__Task instructions__: Print verbatim the lines of the entries from the one containing "RELAY pin IN1: D8 -> none" to the last, inclusive, and no others.

__Difference listings__:
***

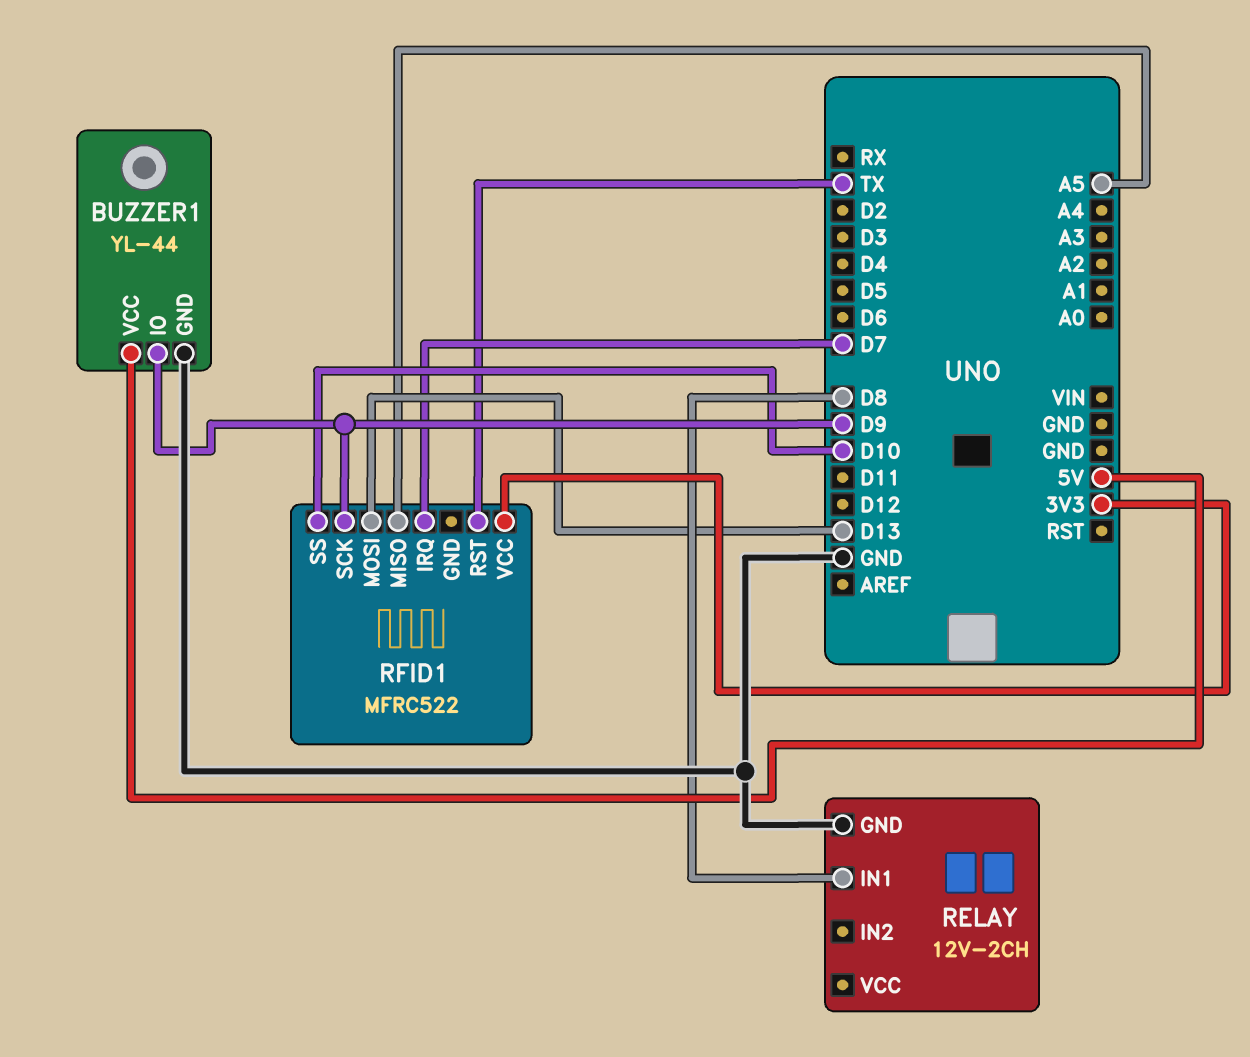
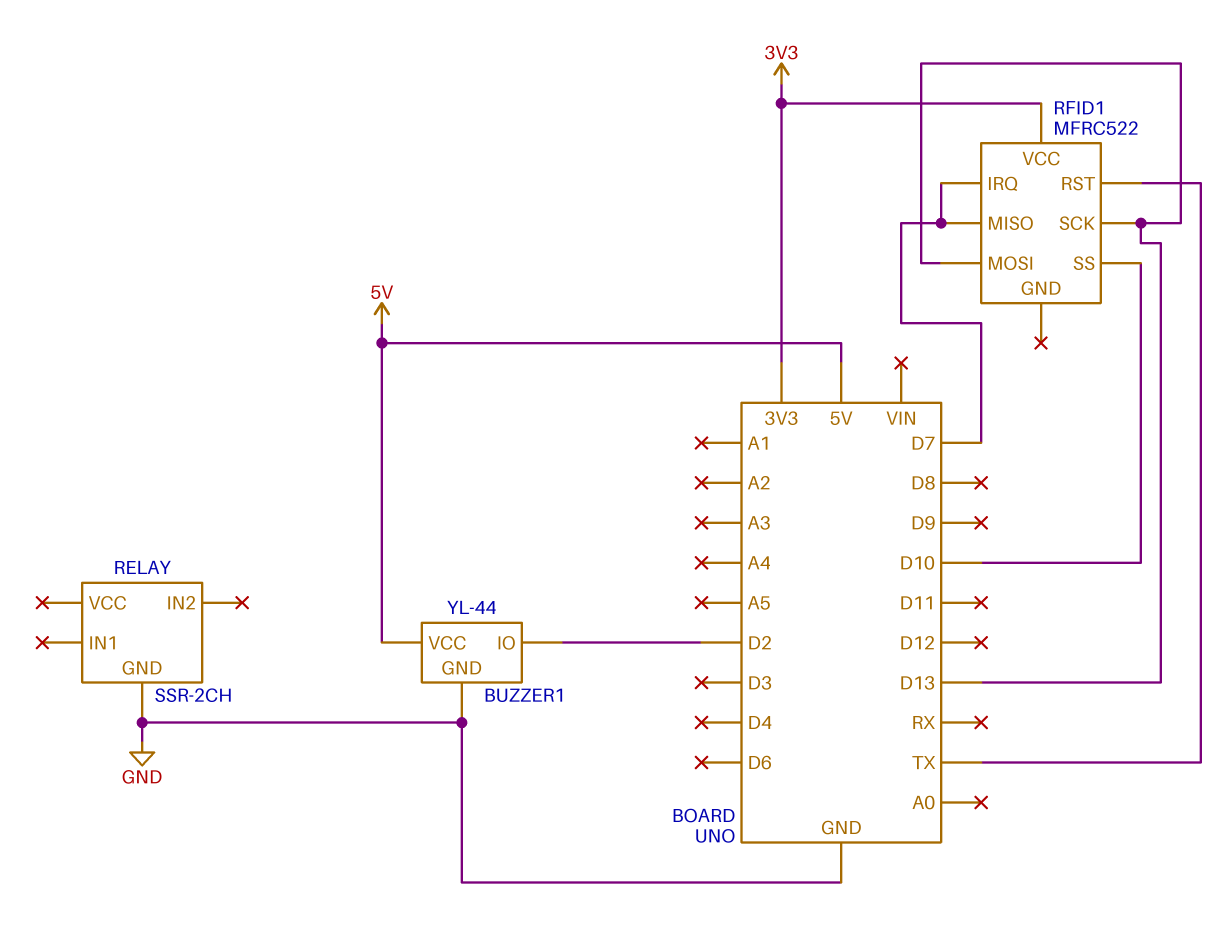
BUZZER1 pin IO: D9 -> D2
RELAY: 12V-2CH -> SSR-2CH
RELAY pin IN1: D8 -> none
RFID1 pin MISO: A5 -> D7
RFID1 pin SCK: D9 -> D13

***

__Answer box__:
RELAY pin IN1: D8 -> none
RFID1 pin MISO: A5 -> D7
RFID1 pin SCK: D9 -> D13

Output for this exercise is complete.